■ Task statement
Repeat every record exactly as written.

******

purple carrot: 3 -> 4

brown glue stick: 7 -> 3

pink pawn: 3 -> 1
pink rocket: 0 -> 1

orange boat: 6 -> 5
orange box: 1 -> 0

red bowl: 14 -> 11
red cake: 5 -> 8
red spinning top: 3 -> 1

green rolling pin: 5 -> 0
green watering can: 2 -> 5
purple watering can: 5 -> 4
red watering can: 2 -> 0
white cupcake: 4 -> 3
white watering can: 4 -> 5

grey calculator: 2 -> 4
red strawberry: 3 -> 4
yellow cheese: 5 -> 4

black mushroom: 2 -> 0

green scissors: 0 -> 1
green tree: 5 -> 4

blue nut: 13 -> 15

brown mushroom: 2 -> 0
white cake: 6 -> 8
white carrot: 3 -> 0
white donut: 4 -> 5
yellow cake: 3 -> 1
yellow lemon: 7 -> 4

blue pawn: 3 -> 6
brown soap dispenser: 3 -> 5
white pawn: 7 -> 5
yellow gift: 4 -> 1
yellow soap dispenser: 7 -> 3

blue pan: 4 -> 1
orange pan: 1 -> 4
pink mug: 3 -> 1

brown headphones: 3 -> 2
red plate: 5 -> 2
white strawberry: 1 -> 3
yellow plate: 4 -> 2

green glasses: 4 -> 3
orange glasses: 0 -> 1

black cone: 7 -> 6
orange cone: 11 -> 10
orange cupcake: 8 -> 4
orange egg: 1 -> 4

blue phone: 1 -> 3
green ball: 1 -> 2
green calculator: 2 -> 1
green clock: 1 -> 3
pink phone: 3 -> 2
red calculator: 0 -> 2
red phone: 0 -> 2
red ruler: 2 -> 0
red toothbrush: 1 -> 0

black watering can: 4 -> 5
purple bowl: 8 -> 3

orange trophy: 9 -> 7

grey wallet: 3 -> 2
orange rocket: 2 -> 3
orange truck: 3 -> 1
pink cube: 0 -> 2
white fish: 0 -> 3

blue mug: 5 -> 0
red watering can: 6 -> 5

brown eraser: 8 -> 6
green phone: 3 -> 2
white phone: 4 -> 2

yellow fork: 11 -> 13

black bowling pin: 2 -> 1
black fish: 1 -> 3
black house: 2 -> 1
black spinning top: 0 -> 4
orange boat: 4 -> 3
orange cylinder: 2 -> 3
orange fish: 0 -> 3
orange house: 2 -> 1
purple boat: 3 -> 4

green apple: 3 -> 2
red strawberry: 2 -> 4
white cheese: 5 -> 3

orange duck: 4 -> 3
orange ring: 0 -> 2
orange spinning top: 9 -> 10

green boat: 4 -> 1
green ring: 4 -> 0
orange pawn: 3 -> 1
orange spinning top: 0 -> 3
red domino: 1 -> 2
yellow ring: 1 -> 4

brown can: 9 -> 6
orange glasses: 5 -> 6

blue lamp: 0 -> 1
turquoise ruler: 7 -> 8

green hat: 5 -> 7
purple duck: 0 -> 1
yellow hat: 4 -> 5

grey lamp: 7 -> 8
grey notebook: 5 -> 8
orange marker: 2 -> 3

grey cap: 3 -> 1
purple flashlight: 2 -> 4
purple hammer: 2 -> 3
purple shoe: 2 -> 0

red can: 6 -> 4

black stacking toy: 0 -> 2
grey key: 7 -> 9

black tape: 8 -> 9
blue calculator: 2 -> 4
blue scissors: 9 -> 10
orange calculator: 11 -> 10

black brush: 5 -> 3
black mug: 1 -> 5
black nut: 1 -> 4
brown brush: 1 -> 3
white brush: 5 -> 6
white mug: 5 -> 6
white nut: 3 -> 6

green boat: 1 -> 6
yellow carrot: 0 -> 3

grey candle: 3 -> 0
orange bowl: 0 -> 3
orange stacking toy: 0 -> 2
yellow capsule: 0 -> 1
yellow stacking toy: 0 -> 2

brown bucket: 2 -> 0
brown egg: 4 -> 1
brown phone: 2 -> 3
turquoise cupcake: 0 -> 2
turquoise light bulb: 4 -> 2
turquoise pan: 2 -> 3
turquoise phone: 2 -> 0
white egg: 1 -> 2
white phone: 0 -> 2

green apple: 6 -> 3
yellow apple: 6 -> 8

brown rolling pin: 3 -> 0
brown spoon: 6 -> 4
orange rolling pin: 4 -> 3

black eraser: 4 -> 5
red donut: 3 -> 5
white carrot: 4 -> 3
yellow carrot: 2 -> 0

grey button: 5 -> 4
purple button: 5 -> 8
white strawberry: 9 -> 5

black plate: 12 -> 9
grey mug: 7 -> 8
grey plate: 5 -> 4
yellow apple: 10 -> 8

******

■ Solution below
purple carrot: 3 -> 4

brown glue stick: 7 -> 3

pink pawn: 3 -> 1
pink rocket: 0 -> 1

orange boat: 6 -> 5
orange box: 1 -> 0

red bowl: 14 -> 11
red cake: 5 -> 8
red spinning top: 3 -> 1

green rolling pin: 5 -> 0
green watering can: 2 -> 5
purple watering can: 5 -> 4
red watering can: 2 -> 0
white cupcake: 4 -> 3
white watering can: 4 -> 5

grey calculator: 2 -> 4
red strawberry: 3 -> 4
yellow cheese: 5 -> 4

black mushroom: 2 -> 0

green scissors: 0 -> 1
green tree: 5 -> 4

blue nut: 13 -> 15

brown mushroom: 2 -> 0
white cake: 6 -> 8
white carrot: 3 -> 0
white donut: 4 -> 5
yellow cake: 3 -> 1
yellow lemon: 7 -> 4

blue pawn: 3 -> 6
brown soap dispenser: 3 -> 5
white pawn: 7 -> 5
yellow gift: 4 -> 1
yellow soap dispenser: 7 -> 3

blue pan: 4 -> 1
orange pan: 1 -> 4
pink mug: 3 -> 1

brown headphones: 3 -> 2
red plate: 5 -> 2
white strawberry: 1 -> 3
yellow plate: 4 -> 2

green glasses: 4 -> 3
orange glasses: 0 -> 1

black cone: 7 -> 6
orange cone: 11 -> 10
orange cupcake: 8 -> 4
orange egg: 1 -> 4

blue phone: 1 -> 3
green ball: 1 -> 2
green calculator: 2 -> 1
green clock: 1 -> 3
pink phone: 3 -> 2
red calculator: 0 -> 2
red phone: 0 -> 2
red ruler: 2 -> 0
red toothbrush: 1 -> 0

black watering can: 4 -> 5
purple bowl: 8 -> 3

orange trophy: 9 -> 7

grey wallet: 3 -> 2
orange rocket: 2 -> 3
orange truck: 3 -> 1
pink cube: 0 -> 2
white fish: 0 -> 3

blue mug: 5 -> 0
red watering can: 6 -> 5

brown eraser: 8 -> 6
green phone: 3 -> 2
white phone: 4 -> 2

yellow fork: 11 -> 13

black bowling pin: 2 -> 1
black fish: 1 -> 3
black house: 2 -> 1
black spinning top: 0 -> 4
orange boat: 4 -> 3
orange cylinder: 2 -> 3
orange fish: 0 -> 3
orange house: 2 -> 1
purple boat: 3 -> 4

green apple: 3 -> 2
red strawberry: 2 -> 4
white cheese: 5 -> 3

orange duck: 4 -> 3
orange ring: 0 -> 2
orange spinning top: 9 -> 10

green boat: 4 -> 1
green ring: 4 -> 0
orange pawn: 3 -> 1
orange spinning top: 0 -> 3
red domino: 1 -> 2
yellow ring: 1 -> 4

brown can: 9 -> 6
orange glasses: 5 -> 6

blue lamp: 0 -> 1
turquoise ruler: 7 -> 8

green hat: 5 -> 7
purple duck: 0 -> 1
yellow hat: 4 -> 5

grey lamp: 7 -> 8
grey notebook: 5 -> 8
orange marker: 2 -> 3

grey cap: 3 -> 1
purple flashlight: 2 -> 4
purple hammer: 2 -> 3
purple shoe: 2 -> 0

red can: 6 -> 4

black stacking toy: 0 -> 2
grey key: 7 -> 9

black tape: 8 -> 9
blue calculator: 2 -> 4
blue scissors: 9 -> 10
orange calculator: 11 -> 10

black brush: 5 -> 3
black mug: 1 -> 5
black nut: 1 -> 4
brown brush: 1 -> 3
white brush: 5 -> 6
white mug: 5 -> 6
white nut: 3 -> 6

green boat: 1 -> 6
yellow carrot: 0 -> 3

grey candle: 3 -> 0
orange bowl: 0 -> 3
orange stacking toy: 0 -> 2
yellow capsule: 0 -> 1
yellow stacking toy: 0 -> 2

brown bucket: 2 -> 0
brown egg: 4 -> 1
brown phone: 2 -> 3
turquoise cupcake: 0 -> 2
turquoise light bulb: 4 -> 2
turquoise pan: 2 -> 3
turquoise phone: 2 -> 0
white egg: 1 -> 2
white phone: 0 -> 2

green apple: 6 -> 3
yellow apple: 6 -> 8

brown rolling pin: 3 -> 0
brown spoon: 6 -> 4
orange rolling pin: 4 -> 3

black eraser: 4 -> 5
red donut: 3 -> 5
white carrot: 4 -> 3
yellow carrot: 2 -> 0

grey button: 5 -> 4
purple button: 5 -> 8
white strawberry: 9 -> 5

black plate: 12 -> 9
grey mug: 7 -> 8
grey plate: 5 -> 4
yellow apple: 10 -> 8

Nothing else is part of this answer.